■ What is expected
Set out exactly every line of the entries below, starting at the line that holds "Someone carried the hoop" and stopping after the line that holds "Someone repainted the block".

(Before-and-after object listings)
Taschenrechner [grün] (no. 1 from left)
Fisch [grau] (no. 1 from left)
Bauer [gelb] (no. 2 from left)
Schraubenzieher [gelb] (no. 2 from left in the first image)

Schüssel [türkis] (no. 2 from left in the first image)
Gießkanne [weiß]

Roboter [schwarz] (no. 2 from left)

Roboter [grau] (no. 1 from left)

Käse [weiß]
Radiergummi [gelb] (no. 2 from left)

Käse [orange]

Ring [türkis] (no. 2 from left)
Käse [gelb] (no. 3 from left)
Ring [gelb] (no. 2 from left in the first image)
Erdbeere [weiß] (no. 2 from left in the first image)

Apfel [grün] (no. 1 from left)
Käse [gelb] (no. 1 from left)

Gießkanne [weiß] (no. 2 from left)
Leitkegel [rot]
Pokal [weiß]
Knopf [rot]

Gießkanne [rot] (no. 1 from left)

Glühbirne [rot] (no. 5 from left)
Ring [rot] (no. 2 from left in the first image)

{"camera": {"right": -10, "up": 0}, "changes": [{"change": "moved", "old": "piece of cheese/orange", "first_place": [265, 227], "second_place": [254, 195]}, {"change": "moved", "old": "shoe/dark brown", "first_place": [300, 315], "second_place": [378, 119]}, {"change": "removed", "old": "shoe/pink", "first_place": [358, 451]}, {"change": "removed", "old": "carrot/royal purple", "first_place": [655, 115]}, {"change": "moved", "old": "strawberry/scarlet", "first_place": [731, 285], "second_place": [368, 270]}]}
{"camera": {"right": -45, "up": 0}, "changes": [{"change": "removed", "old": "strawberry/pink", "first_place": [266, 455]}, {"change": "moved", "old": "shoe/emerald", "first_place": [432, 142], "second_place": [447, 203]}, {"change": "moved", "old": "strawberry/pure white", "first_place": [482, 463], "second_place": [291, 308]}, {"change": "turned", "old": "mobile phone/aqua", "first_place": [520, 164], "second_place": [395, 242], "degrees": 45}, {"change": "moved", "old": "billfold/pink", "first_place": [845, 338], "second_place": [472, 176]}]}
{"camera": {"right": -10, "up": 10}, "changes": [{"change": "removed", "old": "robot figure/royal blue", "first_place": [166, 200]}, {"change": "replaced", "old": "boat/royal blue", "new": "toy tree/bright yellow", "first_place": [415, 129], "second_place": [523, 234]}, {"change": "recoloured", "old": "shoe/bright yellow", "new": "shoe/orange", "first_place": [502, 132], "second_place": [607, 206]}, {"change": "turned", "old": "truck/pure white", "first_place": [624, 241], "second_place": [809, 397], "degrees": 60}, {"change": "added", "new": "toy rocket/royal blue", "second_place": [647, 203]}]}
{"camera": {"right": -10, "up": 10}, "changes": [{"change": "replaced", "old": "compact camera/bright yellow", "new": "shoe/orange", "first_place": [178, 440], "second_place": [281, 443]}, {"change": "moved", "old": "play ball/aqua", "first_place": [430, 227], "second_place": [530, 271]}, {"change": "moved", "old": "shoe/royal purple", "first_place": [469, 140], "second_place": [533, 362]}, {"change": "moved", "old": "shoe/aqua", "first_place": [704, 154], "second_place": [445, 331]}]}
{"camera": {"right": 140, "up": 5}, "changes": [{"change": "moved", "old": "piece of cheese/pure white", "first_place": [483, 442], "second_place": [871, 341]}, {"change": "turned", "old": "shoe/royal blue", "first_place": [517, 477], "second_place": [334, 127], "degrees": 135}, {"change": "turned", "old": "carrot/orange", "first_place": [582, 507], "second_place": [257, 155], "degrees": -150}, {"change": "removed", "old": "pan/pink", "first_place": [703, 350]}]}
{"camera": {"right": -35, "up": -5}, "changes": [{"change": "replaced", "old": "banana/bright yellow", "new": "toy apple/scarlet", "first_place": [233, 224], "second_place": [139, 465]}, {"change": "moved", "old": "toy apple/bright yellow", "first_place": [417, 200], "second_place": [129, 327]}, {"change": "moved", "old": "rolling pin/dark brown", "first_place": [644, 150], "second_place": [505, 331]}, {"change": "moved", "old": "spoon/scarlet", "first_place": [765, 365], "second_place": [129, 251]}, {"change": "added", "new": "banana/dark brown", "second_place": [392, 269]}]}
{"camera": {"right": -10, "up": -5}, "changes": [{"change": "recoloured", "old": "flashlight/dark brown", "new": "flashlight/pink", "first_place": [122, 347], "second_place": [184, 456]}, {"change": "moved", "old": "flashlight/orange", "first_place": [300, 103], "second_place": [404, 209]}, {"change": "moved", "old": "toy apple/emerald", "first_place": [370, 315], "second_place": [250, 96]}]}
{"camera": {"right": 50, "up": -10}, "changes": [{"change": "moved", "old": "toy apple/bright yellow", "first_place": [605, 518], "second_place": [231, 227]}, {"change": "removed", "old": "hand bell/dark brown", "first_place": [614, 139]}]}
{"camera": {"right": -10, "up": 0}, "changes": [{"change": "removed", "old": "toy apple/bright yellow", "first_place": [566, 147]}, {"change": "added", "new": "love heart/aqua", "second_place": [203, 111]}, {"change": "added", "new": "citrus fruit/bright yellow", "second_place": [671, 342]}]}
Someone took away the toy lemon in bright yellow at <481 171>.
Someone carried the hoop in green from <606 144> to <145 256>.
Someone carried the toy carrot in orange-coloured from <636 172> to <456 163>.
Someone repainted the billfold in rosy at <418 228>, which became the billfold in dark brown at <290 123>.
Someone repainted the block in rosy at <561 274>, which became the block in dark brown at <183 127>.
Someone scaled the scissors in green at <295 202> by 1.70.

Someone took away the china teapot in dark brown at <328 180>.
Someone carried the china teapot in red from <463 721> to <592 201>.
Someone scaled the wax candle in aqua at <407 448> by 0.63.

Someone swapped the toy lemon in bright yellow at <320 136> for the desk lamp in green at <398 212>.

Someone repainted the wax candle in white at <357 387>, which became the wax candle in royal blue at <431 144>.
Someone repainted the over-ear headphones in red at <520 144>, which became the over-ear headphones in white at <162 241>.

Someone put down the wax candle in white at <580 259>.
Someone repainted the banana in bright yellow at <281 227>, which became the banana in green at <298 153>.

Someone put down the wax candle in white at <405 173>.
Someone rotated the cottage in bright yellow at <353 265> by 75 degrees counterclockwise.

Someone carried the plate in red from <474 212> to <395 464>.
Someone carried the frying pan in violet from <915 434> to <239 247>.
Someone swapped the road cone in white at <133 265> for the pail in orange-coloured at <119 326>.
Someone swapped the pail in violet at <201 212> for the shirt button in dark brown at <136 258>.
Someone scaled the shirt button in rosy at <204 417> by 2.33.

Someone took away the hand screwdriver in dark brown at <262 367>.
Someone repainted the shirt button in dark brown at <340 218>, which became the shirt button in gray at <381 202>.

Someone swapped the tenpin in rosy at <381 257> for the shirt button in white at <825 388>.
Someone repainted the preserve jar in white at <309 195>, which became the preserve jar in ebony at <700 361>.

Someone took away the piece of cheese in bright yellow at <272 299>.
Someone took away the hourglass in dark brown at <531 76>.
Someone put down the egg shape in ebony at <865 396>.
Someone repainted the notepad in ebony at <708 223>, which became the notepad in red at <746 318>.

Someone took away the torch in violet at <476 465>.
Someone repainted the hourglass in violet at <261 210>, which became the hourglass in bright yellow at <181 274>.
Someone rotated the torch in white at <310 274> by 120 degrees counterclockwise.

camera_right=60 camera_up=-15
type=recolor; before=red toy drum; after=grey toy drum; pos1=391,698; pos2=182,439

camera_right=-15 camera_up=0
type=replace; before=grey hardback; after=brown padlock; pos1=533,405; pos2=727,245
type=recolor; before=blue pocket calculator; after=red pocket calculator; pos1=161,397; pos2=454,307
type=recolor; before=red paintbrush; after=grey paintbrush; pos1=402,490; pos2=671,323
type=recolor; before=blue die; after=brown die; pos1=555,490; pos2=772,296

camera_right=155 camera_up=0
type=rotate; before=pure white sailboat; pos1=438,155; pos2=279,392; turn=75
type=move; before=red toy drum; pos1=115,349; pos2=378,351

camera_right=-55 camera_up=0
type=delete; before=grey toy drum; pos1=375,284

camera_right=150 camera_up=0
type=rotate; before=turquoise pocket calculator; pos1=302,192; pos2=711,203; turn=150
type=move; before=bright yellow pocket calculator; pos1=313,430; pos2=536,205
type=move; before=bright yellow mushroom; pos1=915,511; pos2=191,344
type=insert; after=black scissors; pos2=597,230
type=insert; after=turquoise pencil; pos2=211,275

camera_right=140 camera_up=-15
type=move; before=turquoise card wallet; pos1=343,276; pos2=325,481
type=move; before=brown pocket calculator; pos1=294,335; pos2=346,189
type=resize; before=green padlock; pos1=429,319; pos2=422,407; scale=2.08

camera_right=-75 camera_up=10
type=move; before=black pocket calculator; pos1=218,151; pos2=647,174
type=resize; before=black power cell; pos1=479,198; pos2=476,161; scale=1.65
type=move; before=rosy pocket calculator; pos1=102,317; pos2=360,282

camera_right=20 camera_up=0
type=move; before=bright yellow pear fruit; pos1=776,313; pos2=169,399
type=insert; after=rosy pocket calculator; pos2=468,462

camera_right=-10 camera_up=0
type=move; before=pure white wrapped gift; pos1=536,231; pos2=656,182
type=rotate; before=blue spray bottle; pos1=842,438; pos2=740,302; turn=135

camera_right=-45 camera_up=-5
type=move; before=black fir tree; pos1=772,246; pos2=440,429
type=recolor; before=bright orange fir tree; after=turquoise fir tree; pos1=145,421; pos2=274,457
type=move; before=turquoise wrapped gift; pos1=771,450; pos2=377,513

■ Response
Someone carried the hoop in green from <606 144> to <145 256>.
Someone carried the toy carrot in orange-coloured from <636 172> to <456 163>.
Someone repainted the billfold in rosy at <418 228>, which became the billfold in dark brown at <290 123>.
Someone repainted the block in rosy at <561 274>, which became the block in dark brown at <183 127>.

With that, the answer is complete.